Task to complete: Reproduce the whole listing below without its pictures, exactly as written.

Entries provided:
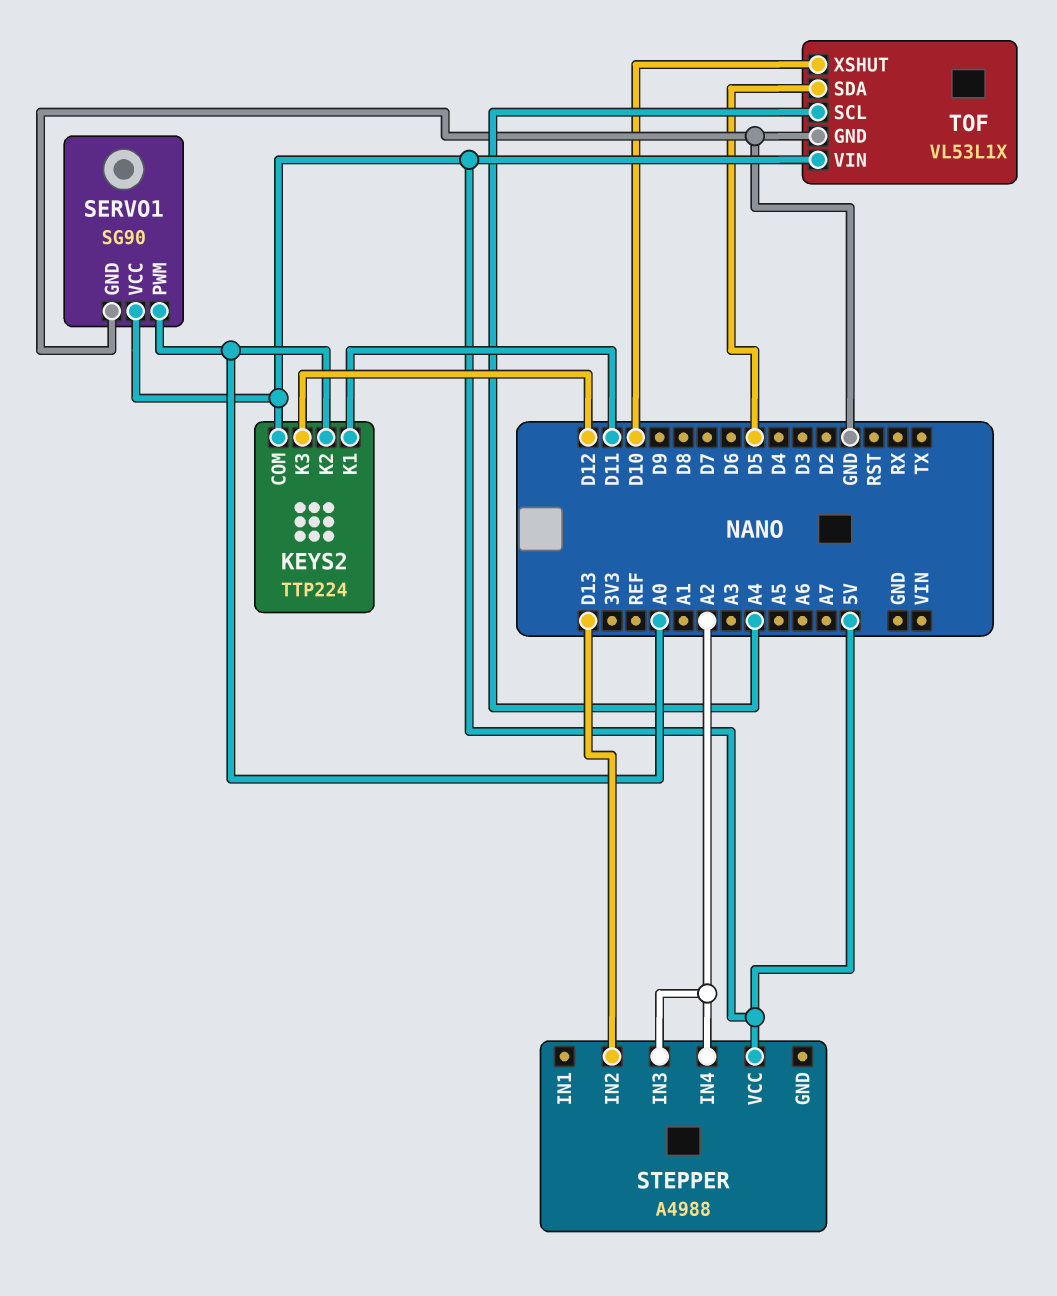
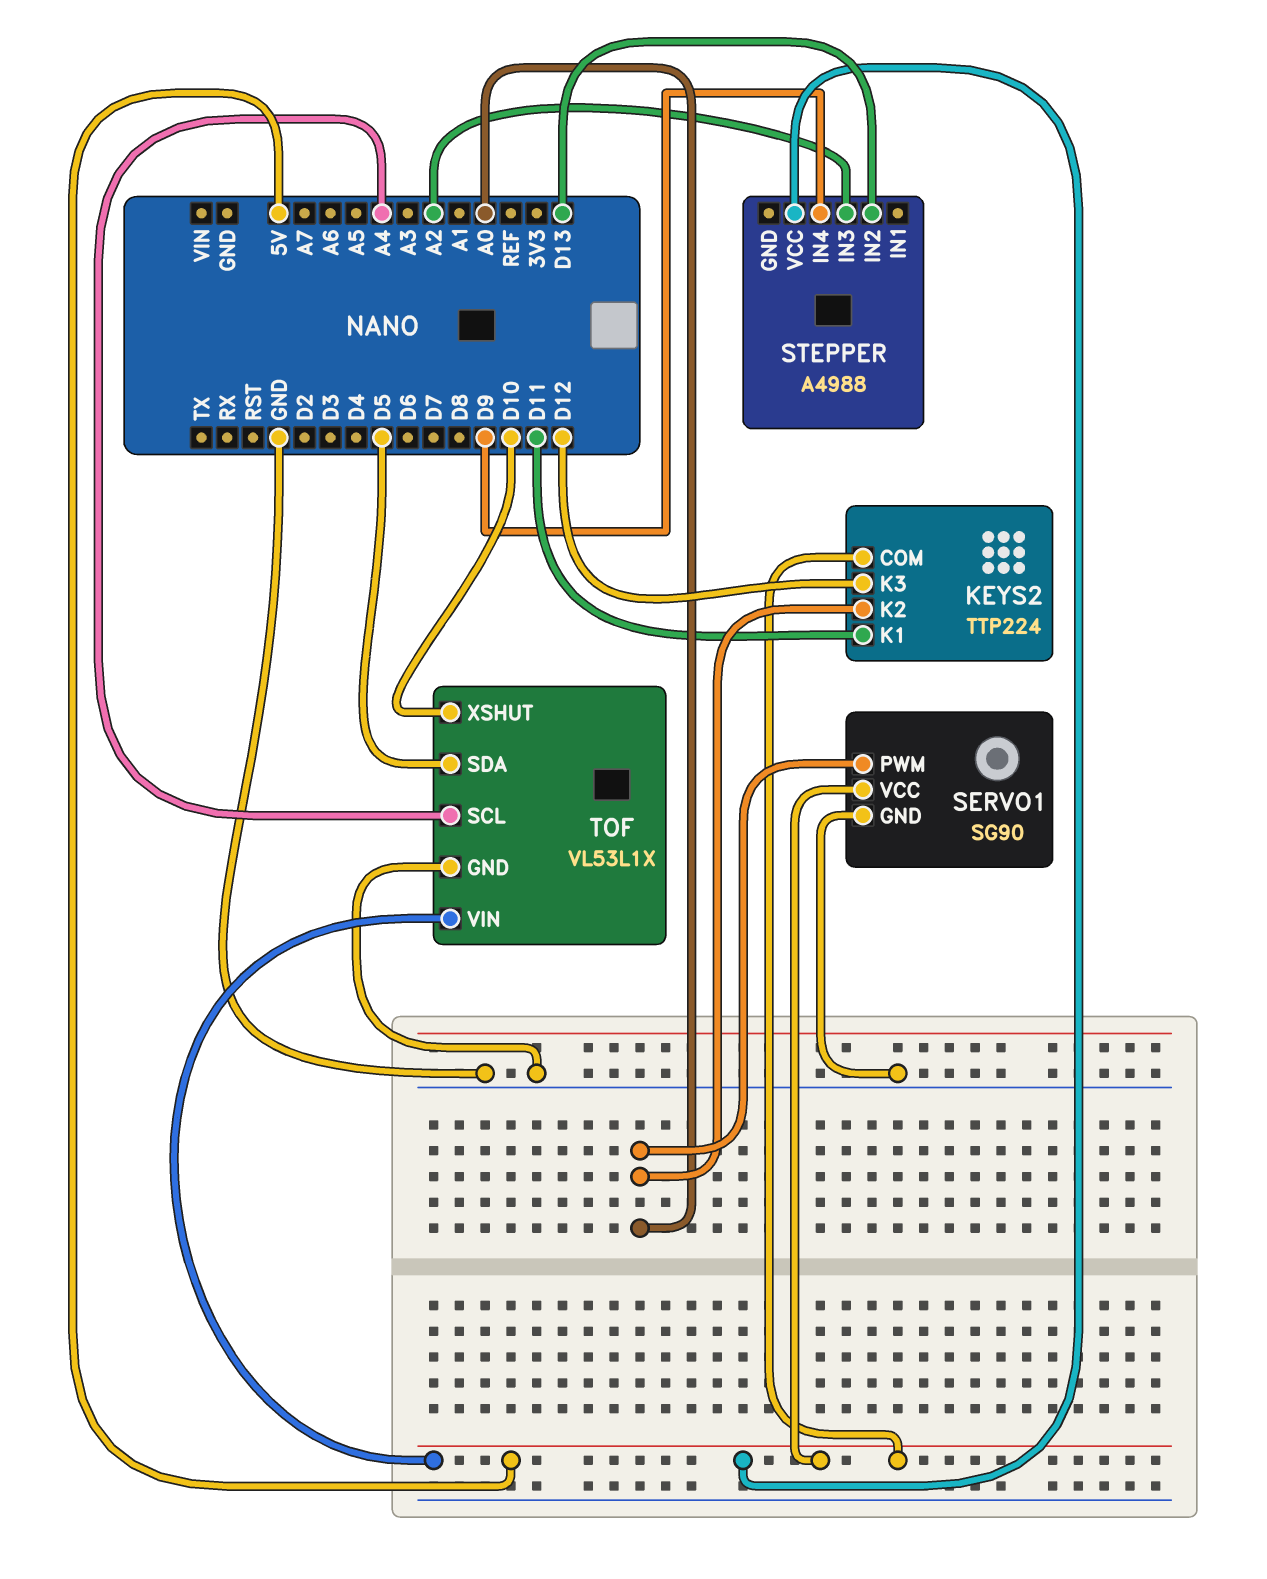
STEPPER pin IN4: A2 -> D9

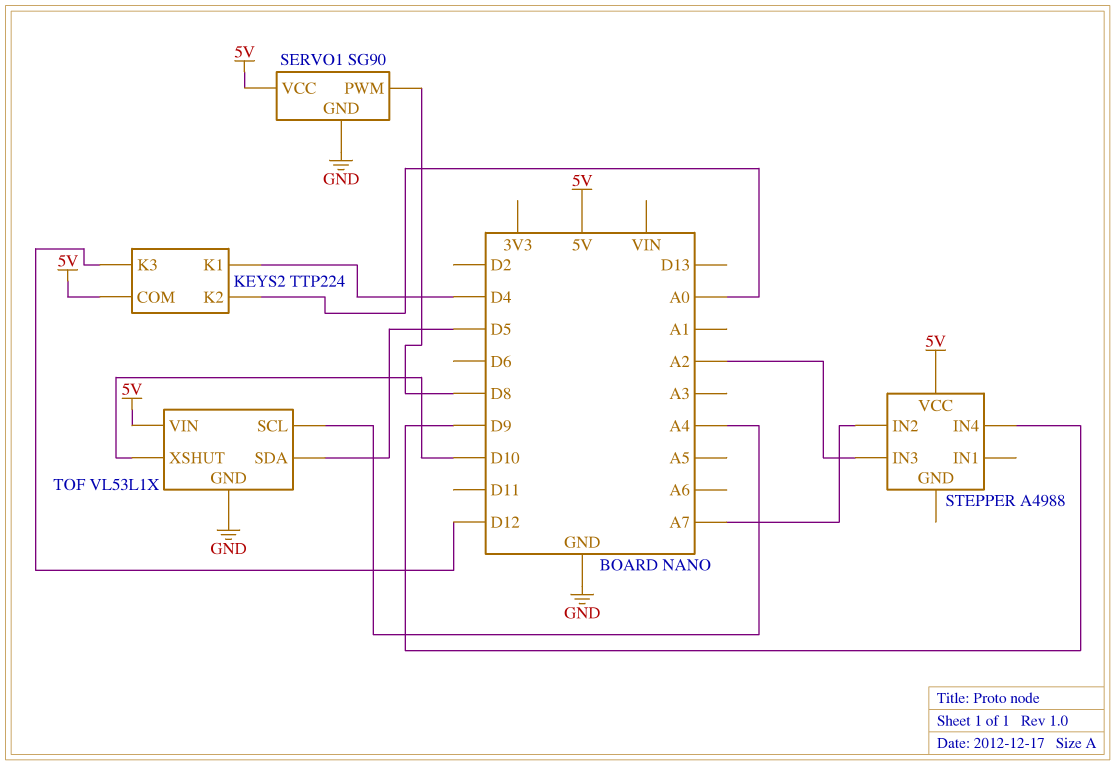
KEYS2 pin K1: D11 -> D4
SERVO1 pin PWM: A0 -> D8
STEPPER pin IN2: D13 -> A7

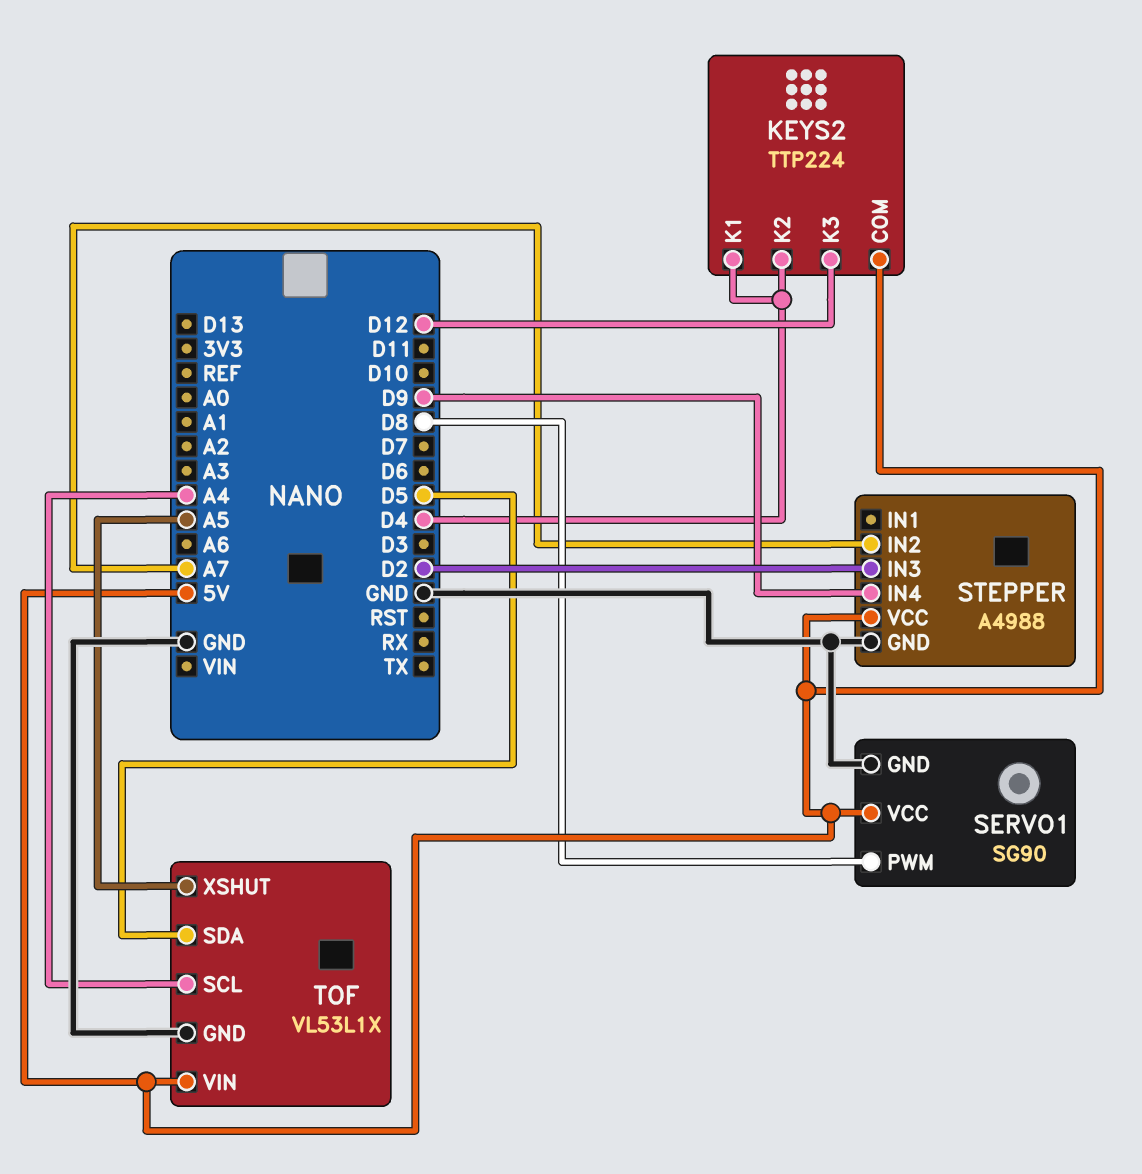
KEYS2 pin K2: A0 -> D4
STEPPER pin GND: none -> GND
STEPPER pin IN3: A2 -> D2
TOF pin XSHUT: D10 -> A5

Answer space:
STEPPER pin IN4: A2 -> D9

KEYS2 pin K1: D11 -> D4
SERVO1 pin PWM: A0 -> D8
STEPPER pin IN2: D13 -> A7

KEYS2 pin K2: A0 -> D4
STEPPER pin GND: none -> GND
STEPPER pin IN3: A2 -> D2
TOF pin XSHUT: D10 -> A5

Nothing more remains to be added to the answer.